What the task requires —
Below is a listing; transcribe it exactly but without any images.

══════════════════════════════

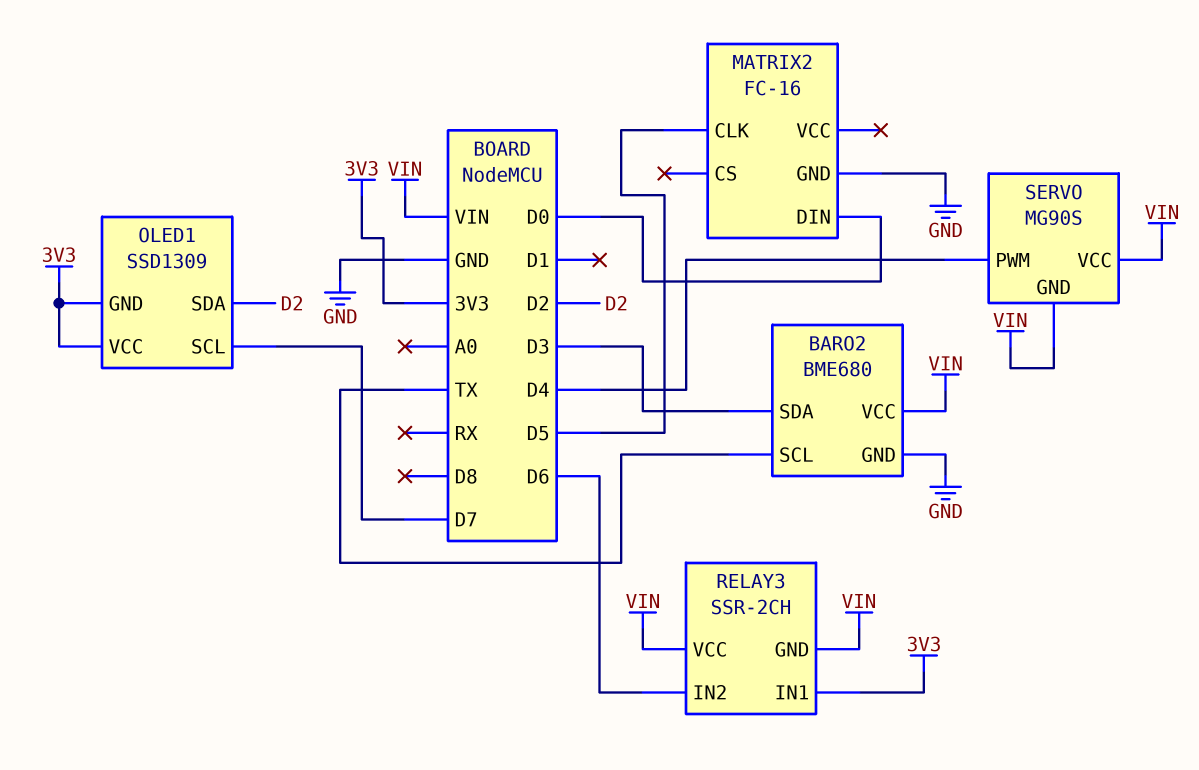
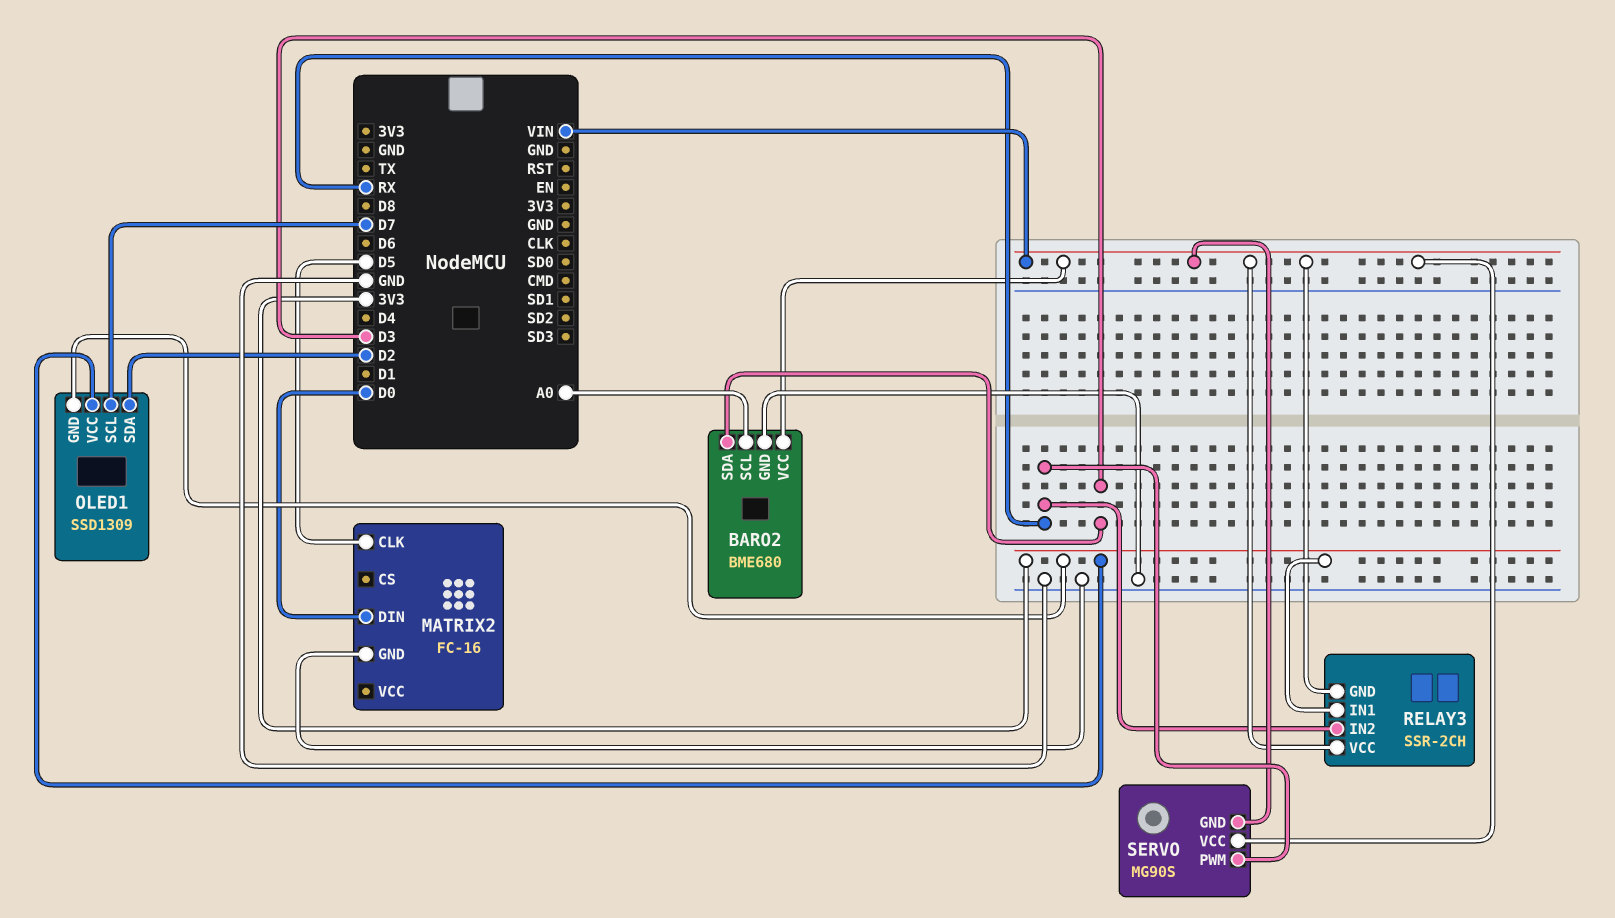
BARO2 pin SCL: TX -> A0
RELAY3 pin IN2: D6 -> RX
SERVO pin PWM: D4 -> RX

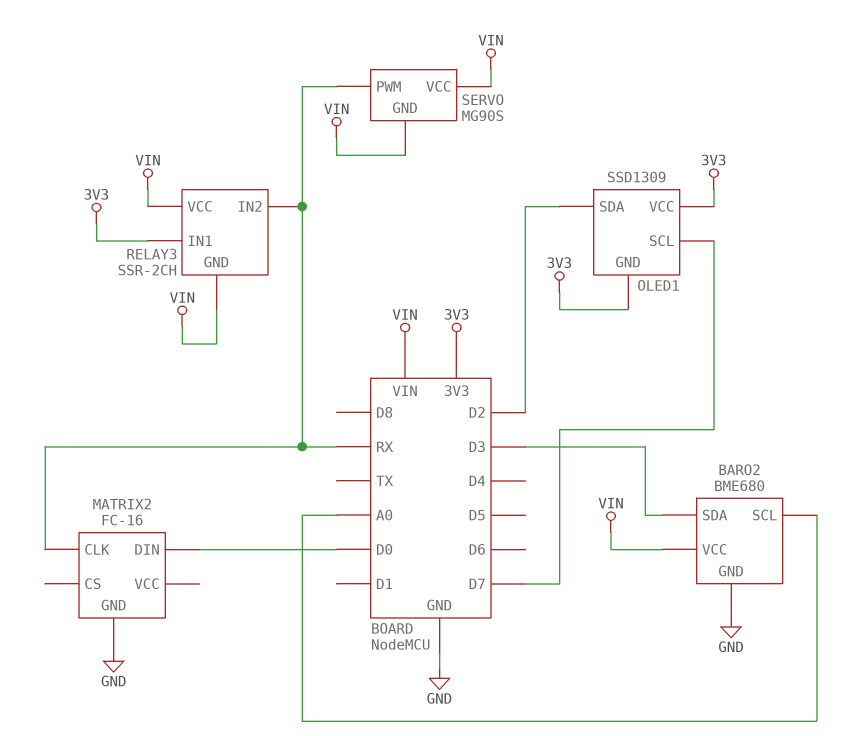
MATRIX2 pin CLK: D5 -> RX

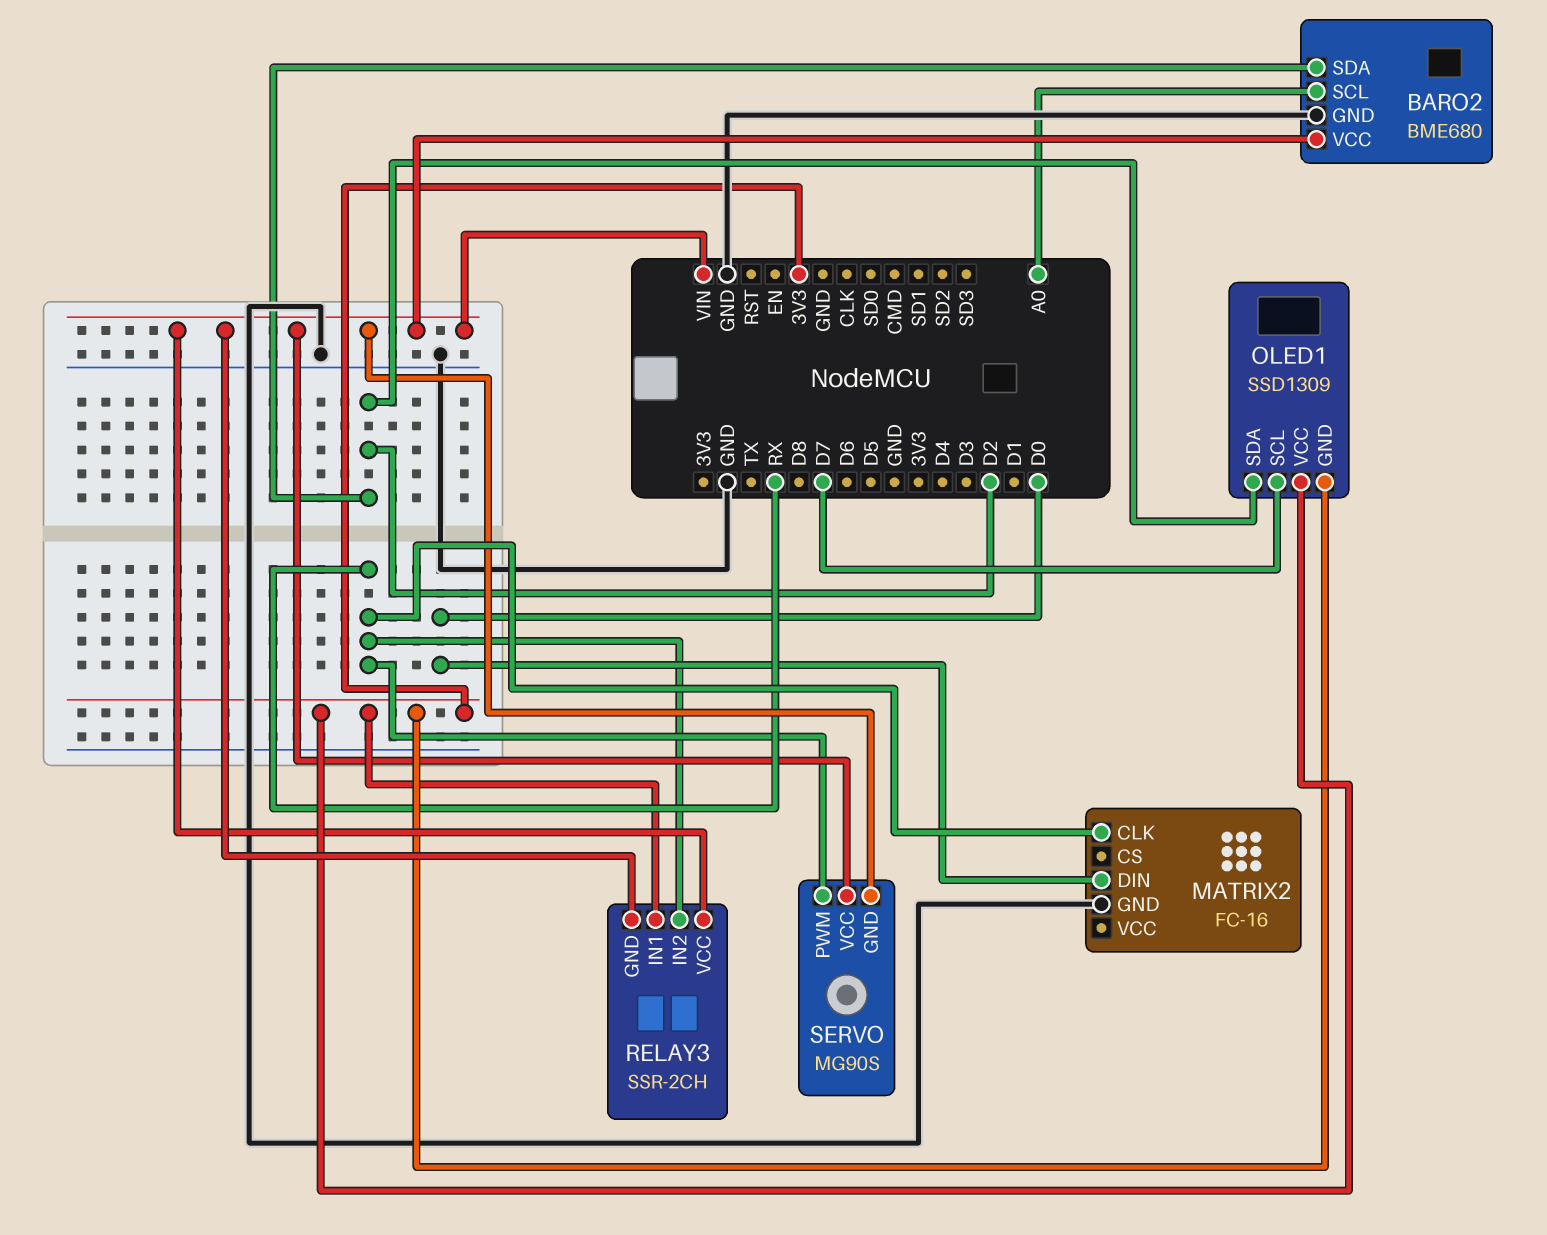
BARO2 pin SDA: D3 -> D2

══════════════════════════════

Output of the task —
BARO2 pin SCL: TX -> A0
RELAY3 pin IN2: D6 -> RX
SERVO pin PWM: D4 -> RX

MATRIX2 pin CLK: D5 -> RX

BARO2 pin SDA: D3 -> D2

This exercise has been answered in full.